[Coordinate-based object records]
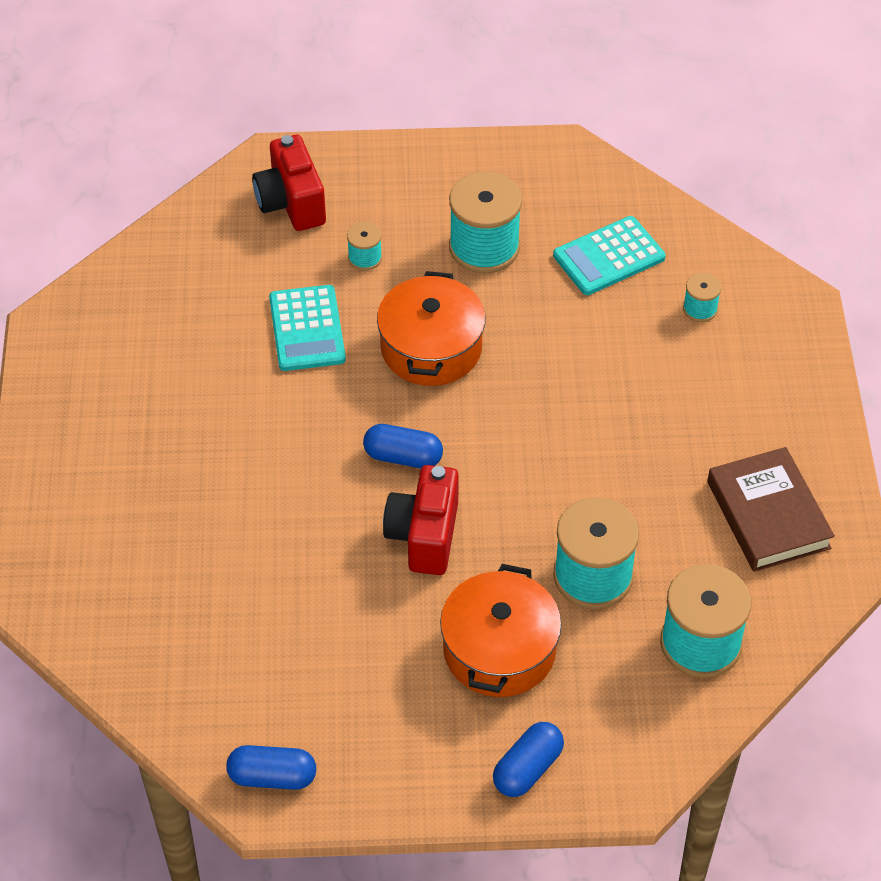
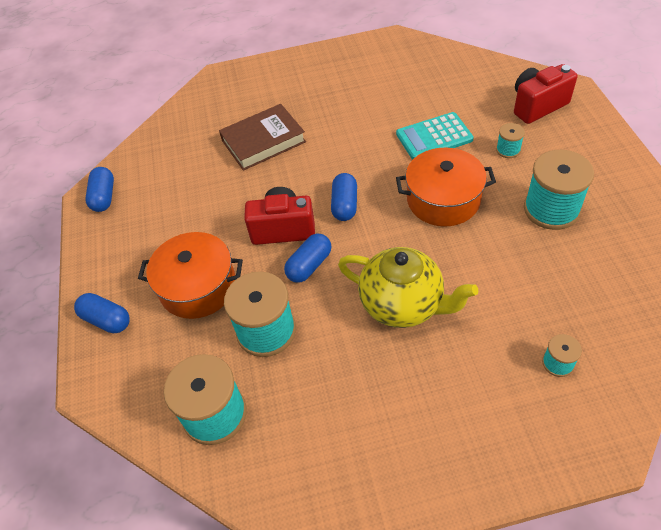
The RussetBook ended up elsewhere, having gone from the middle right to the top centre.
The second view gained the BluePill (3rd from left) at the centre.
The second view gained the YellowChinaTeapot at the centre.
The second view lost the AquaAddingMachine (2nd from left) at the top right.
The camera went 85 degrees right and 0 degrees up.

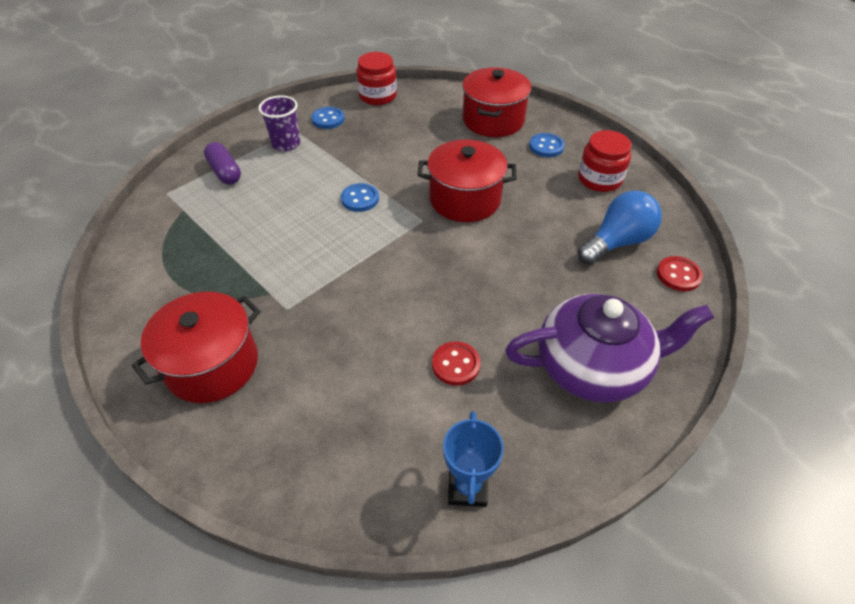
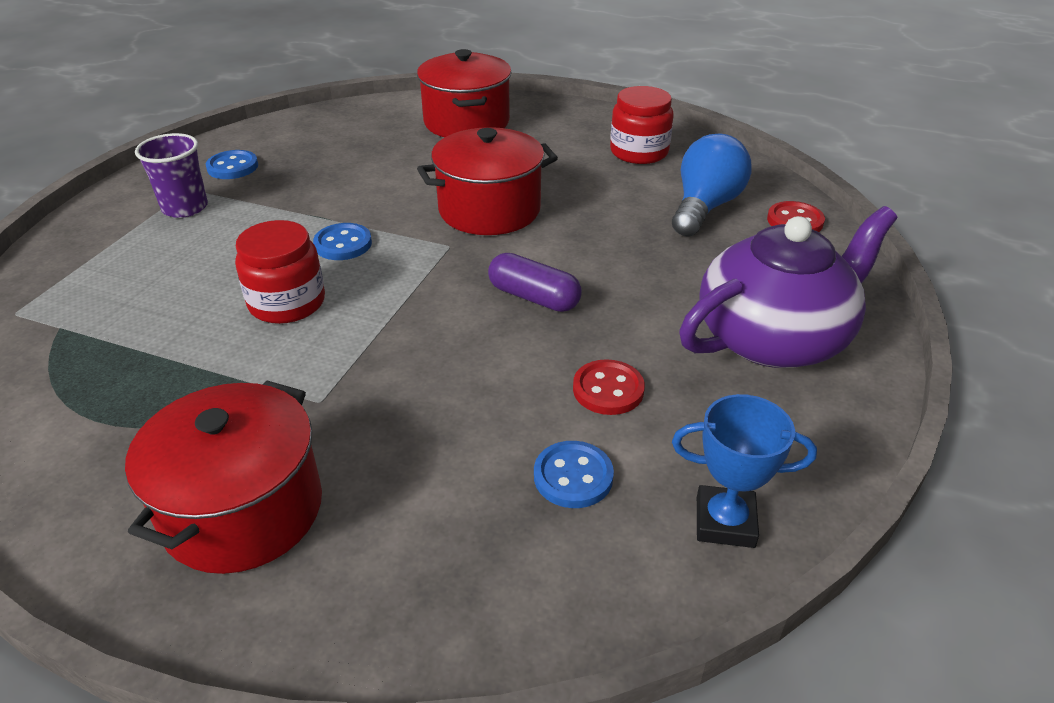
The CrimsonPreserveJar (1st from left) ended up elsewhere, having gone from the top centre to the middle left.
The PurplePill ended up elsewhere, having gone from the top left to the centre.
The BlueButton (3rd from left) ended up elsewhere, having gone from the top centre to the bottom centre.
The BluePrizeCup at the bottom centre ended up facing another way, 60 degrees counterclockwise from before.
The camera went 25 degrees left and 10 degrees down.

**The problem**
From the line holding "The CrimsonPreserveJar (1st" down to the final line above, quote every line exactly and only those lines.

**Solved problem**
The CrimsonPreserveJar (1st from left) ended up elsewhere, having gone from the top centre to the middle left.
The PurplePill ended up elsewhere, having gone from the top left to the centre.
The BlueButton (3rd from left) ended up elsewhere, having gone from the top centre to the bottom centre.
The BluePrizeCup at the bottom centre ended up facing another way, 60 degrees counterclockwise from before.
The camera went 25 degrees left and 10 degrees down.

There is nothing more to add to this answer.